| Exercise brief |
Every line below that holds the string "spray" should be copied out.

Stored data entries

————

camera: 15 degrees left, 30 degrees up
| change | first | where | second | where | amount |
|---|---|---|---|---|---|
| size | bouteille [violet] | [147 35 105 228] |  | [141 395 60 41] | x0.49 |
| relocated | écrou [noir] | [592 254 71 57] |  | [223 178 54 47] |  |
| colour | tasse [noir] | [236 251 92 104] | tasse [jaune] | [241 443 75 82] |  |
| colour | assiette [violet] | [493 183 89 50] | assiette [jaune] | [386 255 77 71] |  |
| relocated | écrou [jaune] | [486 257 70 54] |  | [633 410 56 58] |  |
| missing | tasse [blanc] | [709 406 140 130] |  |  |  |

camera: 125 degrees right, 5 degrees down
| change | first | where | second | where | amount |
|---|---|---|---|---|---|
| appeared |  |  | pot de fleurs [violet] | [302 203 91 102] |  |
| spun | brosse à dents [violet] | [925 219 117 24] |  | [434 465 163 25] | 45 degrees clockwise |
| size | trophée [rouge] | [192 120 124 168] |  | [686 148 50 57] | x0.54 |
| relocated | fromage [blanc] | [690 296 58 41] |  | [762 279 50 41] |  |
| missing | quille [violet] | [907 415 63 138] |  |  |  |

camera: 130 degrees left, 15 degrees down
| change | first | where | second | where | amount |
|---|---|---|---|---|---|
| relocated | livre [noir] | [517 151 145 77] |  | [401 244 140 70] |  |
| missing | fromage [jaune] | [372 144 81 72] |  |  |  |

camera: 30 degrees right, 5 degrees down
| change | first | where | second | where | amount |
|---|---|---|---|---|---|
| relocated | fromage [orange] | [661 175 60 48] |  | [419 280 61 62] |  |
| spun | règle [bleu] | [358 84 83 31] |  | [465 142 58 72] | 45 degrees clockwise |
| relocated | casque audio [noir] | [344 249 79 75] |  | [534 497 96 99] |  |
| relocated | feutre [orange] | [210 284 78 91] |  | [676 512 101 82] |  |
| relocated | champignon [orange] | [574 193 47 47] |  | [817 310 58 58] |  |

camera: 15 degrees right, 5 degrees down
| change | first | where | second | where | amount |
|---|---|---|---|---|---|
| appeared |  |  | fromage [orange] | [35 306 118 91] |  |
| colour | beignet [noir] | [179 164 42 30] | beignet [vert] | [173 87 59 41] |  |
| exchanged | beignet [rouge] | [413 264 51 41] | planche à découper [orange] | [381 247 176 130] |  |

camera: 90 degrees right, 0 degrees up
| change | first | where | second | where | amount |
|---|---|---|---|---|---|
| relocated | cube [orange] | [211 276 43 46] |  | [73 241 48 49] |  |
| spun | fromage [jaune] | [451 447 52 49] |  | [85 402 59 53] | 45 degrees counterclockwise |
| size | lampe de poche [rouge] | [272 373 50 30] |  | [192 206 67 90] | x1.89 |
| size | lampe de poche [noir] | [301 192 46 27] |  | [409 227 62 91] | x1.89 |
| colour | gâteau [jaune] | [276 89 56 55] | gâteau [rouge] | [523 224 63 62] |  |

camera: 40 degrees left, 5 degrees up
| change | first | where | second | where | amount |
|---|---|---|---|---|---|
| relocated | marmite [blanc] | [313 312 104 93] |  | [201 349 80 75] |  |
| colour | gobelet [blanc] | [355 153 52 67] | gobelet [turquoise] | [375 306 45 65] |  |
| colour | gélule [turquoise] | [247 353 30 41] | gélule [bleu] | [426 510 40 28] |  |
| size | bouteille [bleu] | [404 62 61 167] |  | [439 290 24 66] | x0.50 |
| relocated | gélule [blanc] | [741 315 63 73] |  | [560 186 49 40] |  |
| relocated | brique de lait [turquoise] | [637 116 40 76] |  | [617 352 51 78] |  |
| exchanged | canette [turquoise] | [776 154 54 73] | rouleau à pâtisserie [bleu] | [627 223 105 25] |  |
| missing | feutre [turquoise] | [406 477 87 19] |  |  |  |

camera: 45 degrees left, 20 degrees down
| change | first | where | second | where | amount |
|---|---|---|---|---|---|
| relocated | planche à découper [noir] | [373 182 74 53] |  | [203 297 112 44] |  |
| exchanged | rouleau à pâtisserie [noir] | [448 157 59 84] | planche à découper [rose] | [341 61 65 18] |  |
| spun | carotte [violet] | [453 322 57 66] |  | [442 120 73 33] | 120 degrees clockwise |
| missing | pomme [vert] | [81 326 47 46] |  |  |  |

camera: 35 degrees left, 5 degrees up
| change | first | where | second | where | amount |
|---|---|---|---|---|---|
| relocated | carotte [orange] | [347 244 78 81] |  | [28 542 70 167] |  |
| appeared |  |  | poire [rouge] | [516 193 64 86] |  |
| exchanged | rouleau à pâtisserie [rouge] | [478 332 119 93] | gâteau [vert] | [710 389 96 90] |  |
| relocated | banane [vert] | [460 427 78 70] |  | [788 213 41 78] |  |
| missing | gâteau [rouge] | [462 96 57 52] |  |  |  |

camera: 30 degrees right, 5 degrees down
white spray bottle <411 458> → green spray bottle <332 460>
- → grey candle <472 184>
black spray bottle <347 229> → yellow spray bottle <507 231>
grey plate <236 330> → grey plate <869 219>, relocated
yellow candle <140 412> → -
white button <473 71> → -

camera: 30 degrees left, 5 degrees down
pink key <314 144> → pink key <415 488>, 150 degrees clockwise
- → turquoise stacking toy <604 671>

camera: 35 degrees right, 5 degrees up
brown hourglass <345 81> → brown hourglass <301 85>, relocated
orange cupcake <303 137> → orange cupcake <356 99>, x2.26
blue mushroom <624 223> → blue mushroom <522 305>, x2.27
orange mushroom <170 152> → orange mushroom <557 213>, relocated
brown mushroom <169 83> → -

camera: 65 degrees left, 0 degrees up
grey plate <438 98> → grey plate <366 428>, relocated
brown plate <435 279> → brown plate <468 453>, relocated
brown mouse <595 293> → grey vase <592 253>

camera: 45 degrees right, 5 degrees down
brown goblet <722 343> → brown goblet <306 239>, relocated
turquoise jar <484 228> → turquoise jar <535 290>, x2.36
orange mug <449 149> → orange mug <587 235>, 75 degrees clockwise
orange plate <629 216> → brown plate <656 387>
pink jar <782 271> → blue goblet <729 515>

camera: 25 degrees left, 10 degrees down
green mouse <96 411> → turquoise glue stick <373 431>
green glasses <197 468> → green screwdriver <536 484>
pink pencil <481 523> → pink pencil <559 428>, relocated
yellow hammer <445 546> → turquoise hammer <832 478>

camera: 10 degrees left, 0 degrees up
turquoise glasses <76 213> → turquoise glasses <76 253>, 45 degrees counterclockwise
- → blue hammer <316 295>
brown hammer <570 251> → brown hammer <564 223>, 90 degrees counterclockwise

————

| Solution to this problem |
white spray bottle <411 458> → green spray bottle <332 460>
black spray bottle <347 229> → yellow spray bottle <507 231>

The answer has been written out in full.